(Items listed in a dataset)
------

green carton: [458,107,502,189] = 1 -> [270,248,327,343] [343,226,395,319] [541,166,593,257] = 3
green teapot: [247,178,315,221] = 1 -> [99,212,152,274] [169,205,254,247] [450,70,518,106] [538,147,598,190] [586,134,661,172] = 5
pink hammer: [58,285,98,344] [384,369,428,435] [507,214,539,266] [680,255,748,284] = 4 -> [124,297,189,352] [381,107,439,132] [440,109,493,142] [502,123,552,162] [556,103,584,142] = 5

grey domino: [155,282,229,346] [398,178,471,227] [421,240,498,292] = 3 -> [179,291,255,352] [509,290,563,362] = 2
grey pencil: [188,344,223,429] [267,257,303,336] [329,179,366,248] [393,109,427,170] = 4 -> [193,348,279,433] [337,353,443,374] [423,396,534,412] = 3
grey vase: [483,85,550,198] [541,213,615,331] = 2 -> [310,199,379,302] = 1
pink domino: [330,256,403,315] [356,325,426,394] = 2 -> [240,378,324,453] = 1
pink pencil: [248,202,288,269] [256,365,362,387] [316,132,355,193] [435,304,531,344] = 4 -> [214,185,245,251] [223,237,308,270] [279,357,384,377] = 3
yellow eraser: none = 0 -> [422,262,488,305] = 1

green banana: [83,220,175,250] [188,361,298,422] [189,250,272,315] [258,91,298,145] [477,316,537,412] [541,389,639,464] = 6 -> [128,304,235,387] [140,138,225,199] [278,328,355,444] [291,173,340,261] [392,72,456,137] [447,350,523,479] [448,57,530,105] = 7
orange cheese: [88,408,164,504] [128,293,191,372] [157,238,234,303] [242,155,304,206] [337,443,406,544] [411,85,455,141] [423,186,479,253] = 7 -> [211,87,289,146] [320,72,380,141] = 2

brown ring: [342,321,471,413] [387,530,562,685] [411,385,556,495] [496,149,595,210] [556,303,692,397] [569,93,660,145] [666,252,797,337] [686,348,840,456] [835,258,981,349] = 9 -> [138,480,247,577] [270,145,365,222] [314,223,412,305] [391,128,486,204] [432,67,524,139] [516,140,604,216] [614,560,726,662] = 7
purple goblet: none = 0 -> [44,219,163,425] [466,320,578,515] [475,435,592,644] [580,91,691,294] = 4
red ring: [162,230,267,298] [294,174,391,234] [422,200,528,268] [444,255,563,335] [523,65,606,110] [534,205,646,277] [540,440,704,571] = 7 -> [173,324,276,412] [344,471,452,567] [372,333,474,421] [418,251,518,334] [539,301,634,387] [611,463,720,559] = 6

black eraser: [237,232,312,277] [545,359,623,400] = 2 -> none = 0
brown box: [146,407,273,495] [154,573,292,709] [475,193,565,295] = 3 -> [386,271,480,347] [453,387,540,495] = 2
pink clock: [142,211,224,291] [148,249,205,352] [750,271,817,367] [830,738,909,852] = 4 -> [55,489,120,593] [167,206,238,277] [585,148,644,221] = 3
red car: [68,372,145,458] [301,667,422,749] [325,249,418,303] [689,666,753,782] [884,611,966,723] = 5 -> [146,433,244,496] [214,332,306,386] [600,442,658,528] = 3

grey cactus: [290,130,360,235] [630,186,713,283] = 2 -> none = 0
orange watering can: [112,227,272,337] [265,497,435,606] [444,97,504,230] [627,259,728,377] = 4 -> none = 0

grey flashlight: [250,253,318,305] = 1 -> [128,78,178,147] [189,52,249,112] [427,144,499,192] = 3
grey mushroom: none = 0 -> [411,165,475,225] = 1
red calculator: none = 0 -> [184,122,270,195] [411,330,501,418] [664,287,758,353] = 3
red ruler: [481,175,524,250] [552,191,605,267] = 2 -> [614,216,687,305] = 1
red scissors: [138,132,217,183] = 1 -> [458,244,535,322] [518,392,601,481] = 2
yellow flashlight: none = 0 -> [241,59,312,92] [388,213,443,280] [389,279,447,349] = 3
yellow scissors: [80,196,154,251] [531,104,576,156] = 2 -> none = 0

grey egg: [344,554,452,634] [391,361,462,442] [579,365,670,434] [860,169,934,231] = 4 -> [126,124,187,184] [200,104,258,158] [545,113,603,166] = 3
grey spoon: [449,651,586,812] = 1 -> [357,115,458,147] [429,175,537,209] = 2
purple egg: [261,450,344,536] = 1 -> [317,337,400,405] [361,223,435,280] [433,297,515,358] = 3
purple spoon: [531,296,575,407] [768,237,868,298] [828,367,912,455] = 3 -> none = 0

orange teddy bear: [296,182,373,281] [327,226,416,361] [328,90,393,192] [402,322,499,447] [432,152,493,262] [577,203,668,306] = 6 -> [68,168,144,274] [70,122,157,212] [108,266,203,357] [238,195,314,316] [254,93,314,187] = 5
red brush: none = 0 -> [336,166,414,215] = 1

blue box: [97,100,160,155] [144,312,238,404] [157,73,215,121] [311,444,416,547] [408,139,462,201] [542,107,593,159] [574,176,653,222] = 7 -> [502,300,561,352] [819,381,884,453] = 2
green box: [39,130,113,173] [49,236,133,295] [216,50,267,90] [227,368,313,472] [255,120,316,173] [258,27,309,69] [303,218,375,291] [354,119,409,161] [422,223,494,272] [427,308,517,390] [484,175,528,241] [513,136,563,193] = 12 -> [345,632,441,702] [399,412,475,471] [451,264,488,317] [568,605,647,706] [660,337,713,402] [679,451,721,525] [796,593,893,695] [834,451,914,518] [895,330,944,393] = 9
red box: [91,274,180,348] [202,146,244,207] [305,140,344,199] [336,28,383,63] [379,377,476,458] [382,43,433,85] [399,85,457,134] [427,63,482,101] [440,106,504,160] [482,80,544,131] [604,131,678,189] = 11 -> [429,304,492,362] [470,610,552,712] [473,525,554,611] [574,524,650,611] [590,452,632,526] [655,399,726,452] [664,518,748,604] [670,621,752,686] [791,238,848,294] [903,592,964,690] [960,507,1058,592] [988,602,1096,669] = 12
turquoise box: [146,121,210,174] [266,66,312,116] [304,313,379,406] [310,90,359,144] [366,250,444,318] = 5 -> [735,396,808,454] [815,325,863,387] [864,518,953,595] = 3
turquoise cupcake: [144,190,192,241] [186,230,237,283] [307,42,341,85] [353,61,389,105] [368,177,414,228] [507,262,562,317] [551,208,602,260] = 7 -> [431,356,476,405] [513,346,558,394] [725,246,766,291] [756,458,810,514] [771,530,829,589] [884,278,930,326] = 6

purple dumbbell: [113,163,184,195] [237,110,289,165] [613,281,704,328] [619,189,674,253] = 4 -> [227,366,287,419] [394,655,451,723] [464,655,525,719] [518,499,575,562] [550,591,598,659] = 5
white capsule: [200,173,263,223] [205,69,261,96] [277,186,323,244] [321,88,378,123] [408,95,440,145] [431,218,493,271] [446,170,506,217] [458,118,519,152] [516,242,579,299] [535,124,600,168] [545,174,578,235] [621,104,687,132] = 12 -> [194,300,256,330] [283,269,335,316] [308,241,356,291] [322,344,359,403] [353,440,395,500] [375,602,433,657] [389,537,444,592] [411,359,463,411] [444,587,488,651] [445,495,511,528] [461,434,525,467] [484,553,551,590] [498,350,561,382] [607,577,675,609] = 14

------

• _INSTRUCTION_: The lines above from the one containing "green teapot: [247,178,315,221]" through the one containing "grey domino: [155,282,229,346]" are to be set down exactly, and no others.

• _ANSWER FOR THIS EXERCISE_:
green teapot: [247,178,315,221] = 1 -> [99,212,152,274] [169,205,254,247] [450,70,518,106] [538,147,598,190] [586,134,661,172] = 5
pink hammer: [58,285,98,344] [384,369,428,435] [507,214,539,266] [680,255,748,284] = 4 -> [124,297,189,352] [381,107,439,132] [440,109,493,142] [502,123,552,162] [556,103,584,142] = 5

grey domino: [155,282,229,346] [398,178,471,227] [421,240,498,292] = 3 -> [179,291,255,352] [509,290,563,362] = 2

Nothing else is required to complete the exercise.